▶ _GIVEN DATA_
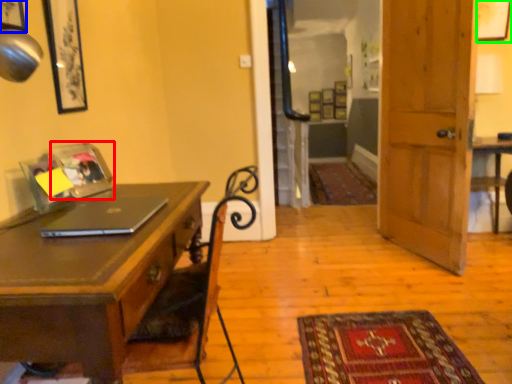
Question: Which object is positioned closest to picture frame (highlighted by a red box)? Select from picture frame (highlighted by a blue box) and picture frame (highlighted by a green box).

Choices:
 (A) picture frame
 (B) picture frame

Answer: (A)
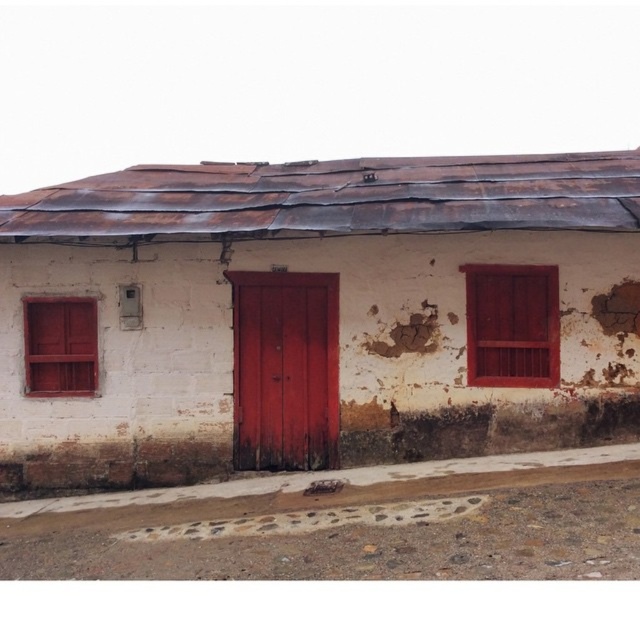
You are standing in front of the building and want to enter. Which object should you use to enter the building? The smooth glossy wood door at center or the wooden at right?

The smooth glossy wood door at center is located below the wooden at right, so you should use the smooth glossy wood door at center to enter the building since it is the lower entrance point.

You are standing at a distance of 30 feet from the building. You want to reach the point marked at coordinates point (240, 387). Can you reach it without moving closer than your current position?

The distance of point (240, 387) from viewer is 32.58 feet, which is farther than your current position of 30 feet. Therefore, you cannot reach it without moving closer.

▶ _GIVEN INSTRUCTION_
Reproduce the text of all the records above word for word, leaving out the pictures.

▶ _IN RESPONSE_
Question: Which object is positioned closest to picture frame (highlighted by a red box)? Select from picture frame (highlighted by a blue box) and picture frame (highlighted by a green box).

Choices:
 (A) picture frame
 (B) picture frame

Answer: (A)
You are standing in front of the building and want to enter. Which object should you use to enter the building? The smooth glossy wood door at center or the wooden at right?

The smooth glossy wood door at center is located below the wooden at right, so you should use the smooth glossy wood door at center to enter the building since it is the lower entrance point.

You are standing at a distance of 30 feet from the building. You want to reach the point marked at coordinates point (240, 387). Can you reach it without moving closer than your current position?

The distance of point (240, 387) from viewer is 32.58 feet, which is farther than your current position of 30 feet. Therefore, you cannot reach it without moving closer.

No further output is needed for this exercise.